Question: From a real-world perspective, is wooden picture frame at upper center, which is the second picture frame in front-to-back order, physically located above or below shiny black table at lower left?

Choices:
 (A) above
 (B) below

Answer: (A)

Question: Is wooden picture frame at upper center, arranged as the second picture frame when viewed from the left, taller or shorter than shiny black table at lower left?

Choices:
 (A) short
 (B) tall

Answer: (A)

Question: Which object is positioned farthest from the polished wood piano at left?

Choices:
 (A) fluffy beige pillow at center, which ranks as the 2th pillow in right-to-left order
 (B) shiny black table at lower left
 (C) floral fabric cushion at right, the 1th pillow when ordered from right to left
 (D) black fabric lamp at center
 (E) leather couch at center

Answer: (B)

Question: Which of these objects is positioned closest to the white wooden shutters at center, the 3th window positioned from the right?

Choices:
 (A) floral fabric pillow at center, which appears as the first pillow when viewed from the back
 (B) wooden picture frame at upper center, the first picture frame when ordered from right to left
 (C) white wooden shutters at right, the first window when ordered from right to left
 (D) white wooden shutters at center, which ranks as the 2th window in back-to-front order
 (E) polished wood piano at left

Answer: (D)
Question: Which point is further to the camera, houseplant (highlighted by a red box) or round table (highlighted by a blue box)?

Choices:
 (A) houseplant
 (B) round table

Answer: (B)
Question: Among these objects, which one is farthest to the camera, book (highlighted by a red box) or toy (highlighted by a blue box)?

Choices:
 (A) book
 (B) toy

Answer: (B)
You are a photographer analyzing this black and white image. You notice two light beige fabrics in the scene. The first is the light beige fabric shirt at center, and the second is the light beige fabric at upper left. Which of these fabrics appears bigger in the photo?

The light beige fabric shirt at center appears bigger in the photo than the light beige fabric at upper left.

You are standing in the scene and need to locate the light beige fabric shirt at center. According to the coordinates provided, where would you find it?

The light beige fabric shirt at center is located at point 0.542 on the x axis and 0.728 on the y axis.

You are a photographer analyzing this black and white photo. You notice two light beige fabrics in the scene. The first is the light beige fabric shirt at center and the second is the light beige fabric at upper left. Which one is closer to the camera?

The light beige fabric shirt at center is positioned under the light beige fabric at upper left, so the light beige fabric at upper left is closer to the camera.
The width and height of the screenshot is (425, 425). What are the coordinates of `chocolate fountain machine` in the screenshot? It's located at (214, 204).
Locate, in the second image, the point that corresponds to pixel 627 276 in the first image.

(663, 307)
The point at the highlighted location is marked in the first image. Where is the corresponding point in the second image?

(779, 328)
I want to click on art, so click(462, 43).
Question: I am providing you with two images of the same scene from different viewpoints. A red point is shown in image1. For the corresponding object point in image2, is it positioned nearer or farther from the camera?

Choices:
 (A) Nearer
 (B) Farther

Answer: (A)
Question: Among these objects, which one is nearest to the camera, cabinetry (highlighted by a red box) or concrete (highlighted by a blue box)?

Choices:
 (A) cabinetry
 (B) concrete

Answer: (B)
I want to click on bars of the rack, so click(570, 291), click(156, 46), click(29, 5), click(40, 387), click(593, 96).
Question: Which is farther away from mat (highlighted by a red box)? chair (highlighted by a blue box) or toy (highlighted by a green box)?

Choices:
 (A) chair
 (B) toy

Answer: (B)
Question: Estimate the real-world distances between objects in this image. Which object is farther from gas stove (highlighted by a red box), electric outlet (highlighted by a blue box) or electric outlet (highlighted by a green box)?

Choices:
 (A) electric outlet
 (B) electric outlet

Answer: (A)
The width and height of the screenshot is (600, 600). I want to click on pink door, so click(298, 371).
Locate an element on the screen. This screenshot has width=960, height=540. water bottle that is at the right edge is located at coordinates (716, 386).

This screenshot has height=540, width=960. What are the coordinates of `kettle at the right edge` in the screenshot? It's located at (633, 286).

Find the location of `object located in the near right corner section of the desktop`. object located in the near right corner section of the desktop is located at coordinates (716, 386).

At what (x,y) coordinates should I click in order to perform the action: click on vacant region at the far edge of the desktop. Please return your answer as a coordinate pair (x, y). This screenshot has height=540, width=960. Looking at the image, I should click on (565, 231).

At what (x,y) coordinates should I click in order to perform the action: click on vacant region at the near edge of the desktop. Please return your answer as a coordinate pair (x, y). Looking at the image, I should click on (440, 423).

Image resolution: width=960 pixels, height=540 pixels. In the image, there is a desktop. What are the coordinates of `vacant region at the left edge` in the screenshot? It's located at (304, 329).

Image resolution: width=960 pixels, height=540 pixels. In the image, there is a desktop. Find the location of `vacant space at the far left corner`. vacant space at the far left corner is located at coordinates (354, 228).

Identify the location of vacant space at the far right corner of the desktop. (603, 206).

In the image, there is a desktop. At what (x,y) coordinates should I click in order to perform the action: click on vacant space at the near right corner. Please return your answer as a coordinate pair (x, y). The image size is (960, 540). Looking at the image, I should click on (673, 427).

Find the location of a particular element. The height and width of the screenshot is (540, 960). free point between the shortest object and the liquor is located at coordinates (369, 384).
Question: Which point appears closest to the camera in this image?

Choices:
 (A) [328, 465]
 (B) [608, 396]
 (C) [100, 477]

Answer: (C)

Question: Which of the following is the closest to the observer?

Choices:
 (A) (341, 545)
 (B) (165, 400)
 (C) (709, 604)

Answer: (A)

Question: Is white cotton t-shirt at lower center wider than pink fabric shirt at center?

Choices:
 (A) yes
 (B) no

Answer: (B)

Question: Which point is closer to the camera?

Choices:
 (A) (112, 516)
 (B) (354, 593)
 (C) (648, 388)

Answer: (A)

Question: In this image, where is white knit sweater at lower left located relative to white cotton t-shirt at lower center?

Work item >> List each line above that contains the word "viewed".

Response to the exercise >>
Question: Is wooden picture frame at upper center, arranged as the second picture frame when viewed from the left, taller or shorter than shiny black table at lower left?
 (A) floral fabric pillow at center, which appears as the first pillow when viewed from the back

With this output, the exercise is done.